"""

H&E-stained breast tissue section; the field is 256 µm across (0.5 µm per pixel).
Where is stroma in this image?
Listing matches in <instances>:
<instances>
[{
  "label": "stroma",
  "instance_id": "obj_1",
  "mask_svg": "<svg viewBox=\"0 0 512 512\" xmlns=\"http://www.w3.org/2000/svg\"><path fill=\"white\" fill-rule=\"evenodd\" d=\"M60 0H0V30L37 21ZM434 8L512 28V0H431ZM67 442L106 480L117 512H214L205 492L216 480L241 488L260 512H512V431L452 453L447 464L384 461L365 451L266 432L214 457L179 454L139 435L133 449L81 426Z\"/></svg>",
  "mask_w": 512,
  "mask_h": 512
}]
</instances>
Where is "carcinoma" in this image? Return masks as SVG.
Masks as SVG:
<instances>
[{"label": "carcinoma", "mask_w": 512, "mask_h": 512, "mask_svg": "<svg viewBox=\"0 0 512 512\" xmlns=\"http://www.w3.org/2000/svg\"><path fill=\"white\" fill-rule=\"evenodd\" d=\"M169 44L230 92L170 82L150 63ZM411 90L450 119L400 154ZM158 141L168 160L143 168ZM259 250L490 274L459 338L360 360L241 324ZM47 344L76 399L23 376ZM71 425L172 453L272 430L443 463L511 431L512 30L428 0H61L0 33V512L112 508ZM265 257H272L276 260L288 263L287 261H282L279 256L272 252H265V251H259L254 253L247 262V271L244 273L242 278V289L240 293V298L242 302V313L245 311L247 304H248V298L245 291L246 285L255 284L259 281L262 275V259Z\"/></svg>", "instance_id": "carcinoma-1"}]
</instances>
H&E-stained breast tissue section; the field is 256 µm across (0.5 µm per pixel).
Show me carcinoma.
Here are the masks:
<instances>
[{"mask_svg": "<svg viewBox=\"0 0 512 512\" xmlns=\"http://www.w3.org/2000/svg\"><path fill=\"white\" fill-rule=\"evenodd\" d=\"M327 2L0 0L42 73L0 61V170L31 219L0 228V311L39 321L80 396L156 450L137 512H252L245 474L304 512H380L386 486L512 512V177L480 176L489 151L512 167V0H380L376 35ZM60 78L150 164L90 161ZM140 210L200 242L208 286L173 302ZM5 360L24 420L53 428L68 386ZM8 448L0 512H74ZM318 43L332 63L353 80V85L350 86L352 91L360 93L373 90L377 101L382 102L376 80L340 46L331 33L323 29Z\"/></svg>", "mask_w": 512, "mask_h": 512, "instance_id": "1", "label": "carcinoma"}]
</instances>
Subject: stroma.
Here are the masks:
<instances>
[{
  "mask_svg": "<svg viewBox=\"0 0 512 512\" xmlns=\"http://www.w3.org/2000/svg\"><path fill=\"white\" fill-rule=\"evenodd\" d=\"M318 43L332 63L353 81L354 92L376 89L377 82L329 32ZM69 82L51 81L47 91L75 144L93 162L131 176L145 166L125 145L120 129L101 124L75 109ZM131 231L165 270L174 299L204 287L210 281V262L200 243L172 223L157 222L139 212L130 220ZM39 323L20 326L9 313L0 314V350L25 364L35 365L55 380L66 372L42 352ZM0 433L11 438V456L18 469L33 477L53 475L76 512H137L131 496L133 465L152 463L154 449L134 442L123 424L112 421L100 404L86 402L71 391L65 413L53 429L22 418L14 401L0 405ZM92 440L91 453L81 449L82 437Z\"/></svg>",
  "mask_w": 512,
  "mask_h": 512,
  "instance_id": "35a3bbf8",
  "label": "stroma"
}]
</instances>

"""

● **What you will do**: Pick out lines containing the word "stroma", each one as written.

● **Written response**:
Where is stroma in this image?
  "label": "stroma",
Subject: stroma.
  "label": "stroma"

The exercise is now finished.